Task details:
Below is some data. Retype exactly the lines starting at the one with "The blue_notebook ended" and ending at the one with "Where the teal_flask".

Task inputs:
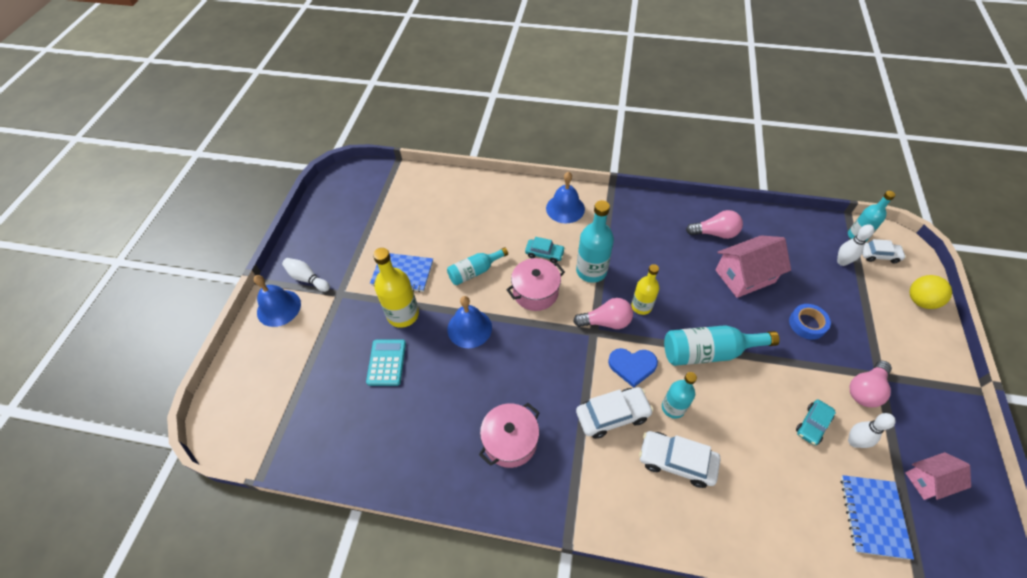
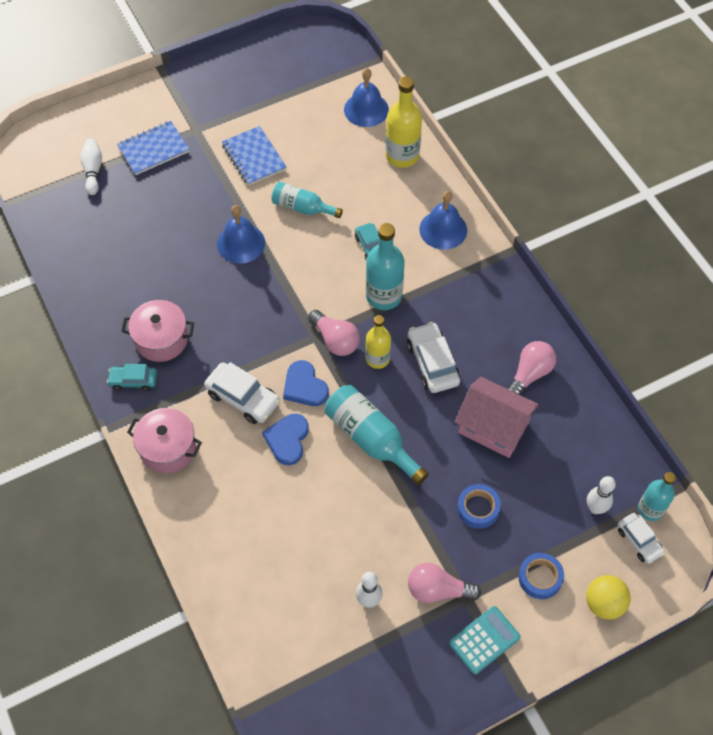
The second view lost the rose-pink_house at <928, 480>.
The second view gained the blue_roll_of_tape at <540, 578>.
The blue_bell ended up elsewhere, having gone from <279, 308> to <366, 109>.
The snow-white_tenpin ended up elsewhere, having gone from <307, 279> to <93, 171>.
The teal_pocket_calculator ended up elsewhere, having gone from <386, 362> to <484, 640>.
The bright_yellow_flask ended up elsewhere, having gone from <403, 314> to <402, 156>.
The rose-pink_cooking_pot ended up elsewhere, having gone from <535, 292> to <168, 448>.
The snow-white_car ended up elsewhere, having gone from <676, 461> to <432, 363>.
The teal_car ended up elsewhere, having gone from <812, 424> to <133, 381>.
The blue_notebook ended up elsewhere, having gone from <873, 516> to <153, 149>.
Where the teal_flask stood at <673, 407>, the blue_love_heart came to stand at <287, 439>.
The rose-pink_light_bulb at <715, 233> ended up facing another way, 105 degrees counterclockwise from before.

Answer space:
The blue_notebook ended up elsewhere, having gone from <873, 516> to <153, 149>.
Where the teal_flask stood at <673, 407>, the blue_love_heart came to stand at <287, 439>.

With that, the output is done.